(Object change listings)
[Start of Attachment]

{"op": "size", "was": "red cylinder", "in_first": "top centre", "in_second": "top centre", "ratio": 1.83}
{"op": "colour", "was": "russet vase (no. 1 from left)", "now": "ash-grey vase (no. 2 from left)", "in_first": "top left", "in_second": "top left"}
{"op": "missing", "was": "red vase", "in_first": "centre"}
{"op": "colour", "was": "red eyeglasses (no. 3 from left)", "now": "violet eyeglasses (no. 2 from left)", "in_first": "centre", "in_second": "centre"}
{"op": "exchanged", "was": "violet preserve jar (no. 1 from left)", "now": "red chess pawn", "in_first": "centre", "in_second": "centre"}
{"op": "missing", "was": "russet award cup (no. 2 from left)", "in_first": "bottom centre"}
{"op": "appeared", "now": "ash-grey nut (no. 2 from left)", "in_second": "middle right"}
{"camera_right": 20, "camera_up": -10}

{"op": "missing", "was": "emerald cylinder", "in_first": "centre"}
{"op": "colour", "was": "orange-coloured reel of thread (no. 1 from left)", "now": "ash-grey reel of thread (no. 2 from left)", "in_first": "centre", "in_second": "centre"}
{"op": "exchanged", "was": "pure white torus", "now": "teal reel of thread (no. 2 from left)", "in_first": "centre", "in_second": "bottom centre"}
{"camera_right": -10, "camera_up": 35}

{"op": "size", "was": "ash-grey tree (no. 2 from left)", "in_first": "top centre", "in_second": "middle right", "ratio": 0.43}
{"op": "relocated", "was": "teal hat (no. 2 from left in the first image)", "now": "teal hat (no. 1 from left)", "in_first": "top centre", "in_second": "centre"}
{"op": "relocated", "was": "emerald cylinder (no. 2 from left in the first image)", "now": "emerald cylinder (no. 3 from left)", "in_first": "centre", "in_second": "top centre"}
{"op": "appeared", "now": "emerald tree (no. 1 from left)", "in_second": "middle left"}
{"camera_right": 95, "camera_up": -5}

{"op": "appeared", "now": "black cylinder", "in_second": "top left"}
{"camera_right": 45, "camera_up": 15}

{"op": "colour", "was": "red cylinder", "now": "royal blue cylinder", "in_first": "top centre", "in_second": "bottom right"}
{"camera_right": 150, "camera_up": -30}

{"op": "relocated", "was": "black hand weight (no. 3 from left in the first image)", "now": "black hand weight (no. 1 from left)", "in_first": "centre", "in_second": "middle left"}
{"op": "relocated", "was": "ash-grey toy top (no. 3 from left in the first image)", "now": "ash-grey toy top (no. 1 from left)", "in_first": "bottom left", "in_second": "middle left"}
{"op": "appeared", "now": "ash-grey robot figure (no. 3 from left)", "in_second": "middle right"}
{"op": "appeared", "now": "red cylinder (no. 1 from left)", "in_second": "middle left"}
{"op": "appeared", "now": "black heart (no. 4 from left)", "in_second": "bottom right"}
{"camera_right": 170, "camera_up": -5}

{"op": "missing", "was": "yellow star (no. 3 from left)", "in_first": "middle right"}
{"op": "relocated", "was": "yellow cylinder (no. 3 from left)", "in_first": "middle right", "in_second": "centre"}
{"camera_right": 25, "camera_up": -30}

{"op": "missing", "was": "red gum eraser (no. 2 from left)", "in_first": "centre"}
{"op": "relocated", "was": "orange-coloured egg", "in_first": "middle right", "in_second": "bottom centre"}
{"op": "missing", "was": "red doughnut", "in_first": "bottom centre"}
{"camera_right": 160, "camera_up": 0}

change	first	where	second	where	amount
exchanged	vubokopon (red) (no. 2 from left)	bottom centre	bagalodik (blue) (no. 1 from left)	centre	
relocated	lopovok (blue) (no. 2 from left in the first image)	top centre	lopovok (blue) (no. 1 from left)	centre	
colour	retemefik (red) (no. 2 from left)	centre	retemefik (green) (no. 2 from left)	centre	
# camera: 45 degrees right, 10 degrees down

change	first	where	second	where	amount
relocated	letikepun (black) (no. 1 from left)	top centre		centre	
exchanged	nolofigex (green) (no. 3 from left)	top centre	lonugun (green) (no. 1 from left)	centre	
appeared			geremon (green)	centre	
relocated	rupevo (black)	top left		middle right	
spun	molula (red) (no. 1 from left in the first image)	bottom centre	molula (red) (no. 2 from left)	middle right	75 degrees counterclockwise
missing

[End of Attachment]

Action item:
Return the lines from the one containing "(blue) (no. 2" through the last line of the records. Include both ends and nothing else.

Response to this exercise:
relocated	lopovok (blue) (no. 2 from left in the first image)	top centre	lopovok (blue) (no. 1 from left)	centre	
colour	retemefik (red) (no. 2 from left)	centre	retemefik (green) (no. 2 from left)	centre	
# camera: 45 degrees right, 10 degrees down

change	first	where	second	where	amount
relocated	letikepun (black) (no. 1 from left)	top centre		centre	
exchanged	nolofigex (green) (no. 3 from left)	top centre	lonugun (green) (no. 1 from left)	centre	
appeared			geremon (green)	centre	
relocated	rupevo (black)	top left		middle right	
spun	molula (red) (no. 1 from left in the first image)	bottom centre	molula (red) (no. 2 from left)	middle right	75 degrees counterclockwise
missing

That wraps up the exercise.